AIM OF THE EXERCISE:
Report back each line of the data that contains the word "depth".

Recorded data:
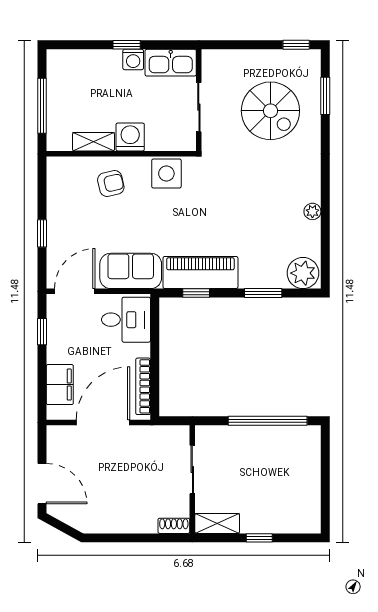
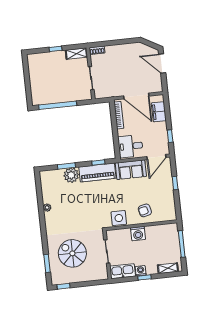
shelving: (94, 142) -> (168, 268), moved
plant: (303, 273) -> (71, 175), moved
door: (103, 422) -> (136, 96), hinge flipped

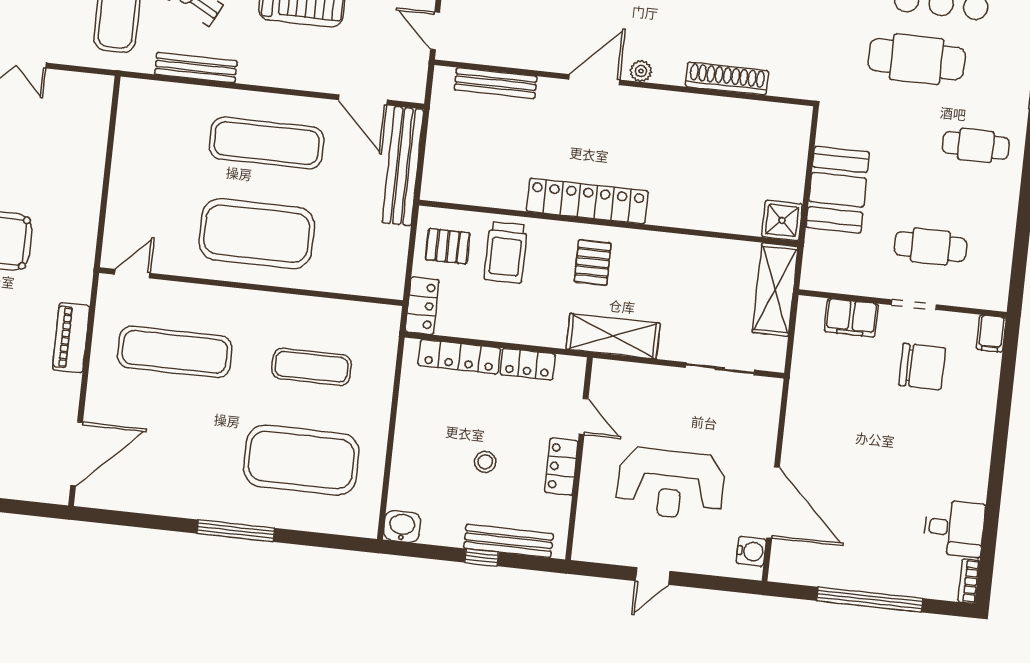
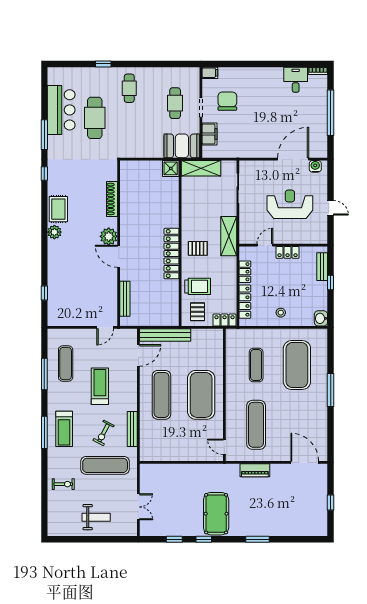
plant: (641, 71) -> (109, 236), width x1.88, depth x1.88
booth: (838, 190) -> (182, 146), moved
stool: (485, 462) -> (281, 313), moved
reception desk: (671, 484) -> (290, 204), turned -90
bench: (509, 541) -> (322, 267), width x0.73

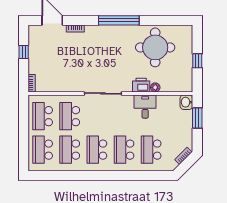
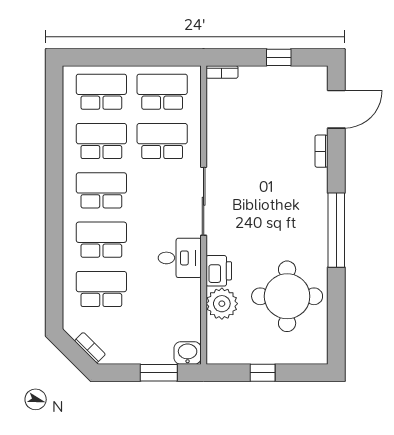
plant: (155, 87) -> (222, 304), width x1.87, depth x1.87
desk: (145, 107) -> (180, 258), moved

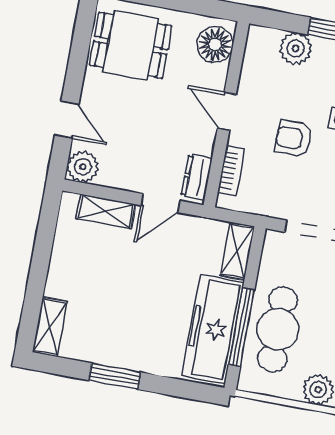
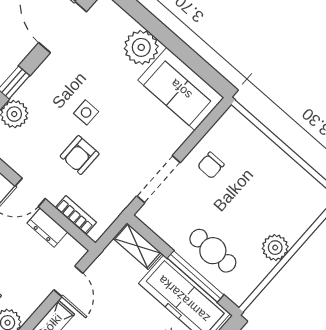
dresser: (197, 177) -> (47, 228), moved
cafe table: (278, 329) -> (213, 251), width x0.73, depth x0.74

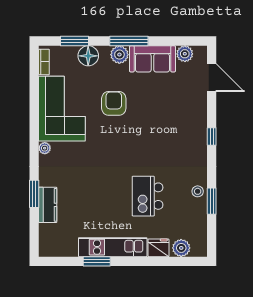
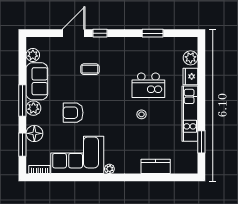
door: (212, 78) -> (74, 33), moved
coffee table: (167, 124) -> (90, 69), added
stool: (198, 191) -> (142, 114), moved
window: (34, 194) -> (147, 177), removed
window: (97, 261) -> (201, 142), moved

ANSWER TO THE PROBLEM:
plant: (641, 71) -> (109, 236), width x1.88, depth x1.88
plant: (155, 87) -> (222, 304), width x1.87, depth x1.87
cafe table: (278, 329) -> (213, 251), width x0.73, depth x0.74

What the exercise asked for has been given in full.